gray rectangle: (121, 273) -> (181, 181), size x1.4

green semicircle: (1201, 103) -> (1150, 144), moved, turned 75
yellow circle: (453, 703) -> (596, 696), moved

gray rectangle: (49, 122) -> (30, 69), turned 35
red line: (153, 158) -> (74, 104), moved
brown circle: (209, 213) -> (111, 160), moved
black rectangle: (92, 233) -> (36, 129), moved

**What you need to do:** Which lines of the listing contain the word "moved"? Copy each of them.

**Task answer:**
green semicircle: (1201, 103) -> (1150, 144), moved, turned 75
yellow circle: (453, 703) -> (596, 696), moved
red line: (153, 158) -> (74, 104), moved
brown circle: (209, 213) -> (111, 160), moved
black rectangle: (92, 233) -> (36, 129), moved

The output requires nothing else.